Task material:
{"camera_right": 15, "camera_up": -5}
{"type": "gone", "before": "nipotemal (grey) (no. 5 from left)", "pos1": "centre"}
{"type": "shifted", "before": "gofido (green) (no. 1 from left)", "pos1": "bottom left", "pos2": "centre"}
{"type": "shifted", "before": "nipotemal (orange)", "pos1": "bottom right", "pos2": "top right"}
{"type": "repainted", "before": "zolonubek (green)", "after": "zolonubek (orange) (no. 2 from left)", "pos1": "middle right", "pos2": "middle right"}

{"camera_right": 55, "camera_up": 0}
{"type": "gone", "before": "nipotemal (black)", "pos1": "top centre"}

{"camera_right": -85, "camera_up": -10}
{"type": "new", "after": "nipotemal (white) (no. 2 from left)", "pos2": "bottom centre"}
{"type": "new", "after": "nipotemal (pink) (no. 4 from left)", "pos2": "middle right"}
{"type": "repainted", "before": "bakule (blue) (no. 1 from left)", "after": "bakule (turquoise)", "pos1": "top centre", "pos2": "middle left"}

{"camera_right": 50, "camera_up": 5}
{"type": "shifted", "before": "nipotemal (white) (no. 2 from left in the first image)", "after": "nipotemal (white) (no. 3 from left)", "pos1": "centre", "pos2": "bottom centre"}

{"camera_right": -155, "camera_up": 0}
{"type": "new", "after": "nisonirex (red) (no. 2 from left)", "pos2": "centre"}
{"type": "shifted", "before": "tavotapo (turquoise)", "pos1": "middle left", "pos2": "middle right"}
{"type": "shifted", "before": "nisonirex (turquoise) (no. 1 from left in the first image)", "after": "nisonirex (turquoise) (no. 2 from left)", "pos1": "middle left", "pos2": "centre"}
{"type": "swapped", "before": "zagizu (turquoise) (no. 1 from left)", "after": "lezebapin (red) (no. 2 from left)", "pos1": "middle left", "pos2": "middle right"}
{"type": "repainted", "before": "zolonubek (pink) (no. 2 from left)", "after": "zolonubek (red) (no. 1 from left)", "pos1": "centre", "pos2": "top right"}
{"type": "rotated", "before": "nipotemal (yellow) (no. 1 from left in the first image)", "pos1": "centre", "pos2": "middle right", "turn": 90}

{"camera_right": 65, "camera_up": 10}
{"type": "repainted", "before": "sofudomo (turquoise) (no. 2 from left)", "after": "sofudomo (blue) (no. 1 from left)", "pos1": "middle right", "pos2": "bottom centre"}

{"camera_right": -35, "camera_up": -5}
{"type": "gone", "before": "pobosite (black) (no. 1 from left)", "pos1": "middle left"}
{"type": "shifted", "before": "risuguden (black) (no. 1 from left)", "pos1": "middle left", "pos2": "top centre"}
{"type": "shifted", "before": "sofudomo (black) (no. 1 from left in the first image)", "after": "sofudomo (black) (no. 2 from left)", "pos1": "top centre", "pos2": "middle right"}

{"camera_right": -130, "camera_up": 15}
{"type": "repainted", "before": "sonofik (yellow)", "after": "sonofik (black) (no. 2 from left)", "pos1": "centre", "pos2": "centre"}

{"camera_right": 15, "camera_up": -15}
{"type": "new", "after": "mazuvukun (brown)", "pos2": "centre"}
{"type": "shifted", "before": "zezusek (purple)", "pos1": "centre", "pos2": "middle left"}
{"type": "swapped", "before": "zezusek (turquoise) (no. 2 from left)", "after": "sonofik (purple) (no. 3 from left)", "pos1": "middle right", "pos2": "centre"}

Work order:
Each line of the data must be copied exactly as it appears.

Exercise answer:
{"camera_right": 15, "camera_up": -5}
{"type": "gone", "before": "nipotemal (grey) (no. 5 from left)", "pos1": "centre"}
{"type": "shifted", "before": "gofido (green) (no. 1 from left)", "pos1": "bottom left", "pos2": "centre"}
{"type": "shifted", "before": "nipotemal (orange)", "pos1": "bottom right", "pos2": "top right"}
{"type": "repainted", "before": "zolonubek (green)", "after": "zolonubek (orange) (no. 2 from left)", "pos1": "middle right", "pos2": "middle right"}

{"camera_right": 55, "camera_up": 0}
{"type": "gone", "before": "nipotemal (black)", "pos1": "top centre"}

{"camera_right": -85, "camera_up": -10}
{"type": "new", "after": "nipotemal (white) (no. 2 from left)", "pos2": "bottom centre"}
{"type": "new", "after": "nipotemal (pink) (no. 4 from left)", "pos2": "middle right"}
{"type": "repainted", "before": "bakule (blue) (no. 1 from left)", "after": "bakule (turquoise)", "pos1": "top centre", "pos2": "middle left"}

{"camera_right": 50, "camera_up": 5}
{"type": "shifted", "before": "nipotemal (white) (no. 2 from left in the first image)", "after": "nipotemal (white) (no. 3 from left)", "pos1": "centre", "pos2": "bottom centre"}

{"camera_right": -155, "camera_up": 0}
{"type": "new", "after": "nisonirex (red) (no. 2 from left)", "pos2": "centre"}
{"type": "shifted", "before": "tavotapo (turquoise)", "pos1": "middle left", "pos2": "middle right"}
{"type": "shifted", "before": "nisonirex (turquoise) (no. 1 from left in the first image)", "after": "nisonirex (turquoise) (no. 2 from left)", "pos1": "middle left", "pos2": "centre"}
{"type": "swapped", "before": "zagizu (turquoise) (no. 1 from left)", "after": "lezebapin (red) (no. 2 from left)", "pos1": "middle left", "pos2": "middle right"}
{"type": "repainted", "before": "zolonubek (pink) (no. 2 from left)", "after": "zolonubek (red) (no. 1 from left)", "pos1": "centre", "pos2": "top right"}
{"type": "rotated", "before": "nipotemal (yellow) (no. 1 from left in the first image)", "pos1": "centre", "pos2": "middle right", "turn": 90}

{"camera_right": 65, "camera_up": 10}
{"type": "repainted", "before": "sofudomo (turquoise) (no. 2 from left)", "after": "sofudomo (blue) (no. 1 from left)", "pos1": "middle right", "pos2": "bottom centre"}

{"camera_right": -35, "camera_up": -5}
{"type": "gone", "before": "pobosite (black) (no. 1 from left)", "pos1": "middle left"}
{"type": "shifted", "before": "risuguden (black) (no. 1 from left)", "pos1": "middle left", "pos2": "top centre"}
{"type": "shifted", "before": "sofudomo (black) (no. 1 from left in the first image)", "after": "sofudomo (black) (no. 2 from left)", "pos1": "top centre", "pos2": "middle right"}

{"camera_right": -130, "camera_up": 15}
{"type": "repainted", "before": "sonofik (yellow)", "after": "sonofik (black) (no. 2 from left)", "pos1": "centre", "pos2": "centre"}

{"camera_right": 15, "camera_up": -15}
{"type": "new", "after": "mazuvukun (brown)", "pos2": "centre"}
{"type": "shifted", "before": "zezusek (purple)", "pos1": "centre", "pos2": "middle left"}
{"type": "swapped", "before": "zezusek (turquoise) (no. 2 from left)", "after": "sonofik (purple) (no. 3 from left)", "pos1": "middle right", "pos2": "centre"}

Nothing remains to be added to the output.